=== Begin Enclosure ===

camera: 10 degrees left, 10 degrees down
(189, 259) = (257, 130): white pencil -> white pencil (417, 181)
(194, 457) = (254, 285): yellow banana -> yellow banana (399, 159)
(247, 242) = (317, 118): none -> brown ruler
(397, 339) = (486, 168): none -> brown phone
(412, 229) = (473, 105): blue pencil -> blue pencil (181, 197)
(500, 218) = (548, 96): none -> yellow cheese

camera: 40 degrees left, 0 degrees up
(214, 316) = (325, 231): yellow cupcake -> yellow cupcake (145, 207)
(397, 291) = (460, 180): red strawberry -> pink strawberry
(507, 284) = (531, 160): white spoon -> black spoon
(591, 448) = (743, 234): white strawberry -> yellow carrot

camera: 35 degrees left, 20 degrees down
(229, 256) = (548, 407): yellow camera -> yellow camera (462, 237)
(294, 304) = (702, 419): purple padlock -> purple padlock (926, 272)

=== End Enclosure ===

* _ABOUT THIS EXERCISE_: Find the line containing "camera: 40 degrees left, 0 degrees up" in the material above. Print it and every line after it through the end, exactly and only those.

* _ANSWER BELOW_:
camera: 40 degrees left, 0 degrees up
(214, 316) = (325, 231): yellow cupcake -> yellow cupcake (145, 207)
(397, 291) = (460, 180): red strawberry -> pink strawberry
(507, 284) = (531, 160): white spoon -> black spoon
(591, 448) = (743, 234): white strawberry -> yellow carrot

camera: 35 degrees left, 20 degrees down
(229, 256) = (548, 407): yellow camera -> yellow camera (462, 237)
(294, 304) = (702, 419): purple padlock -> purple padlock (926, 272)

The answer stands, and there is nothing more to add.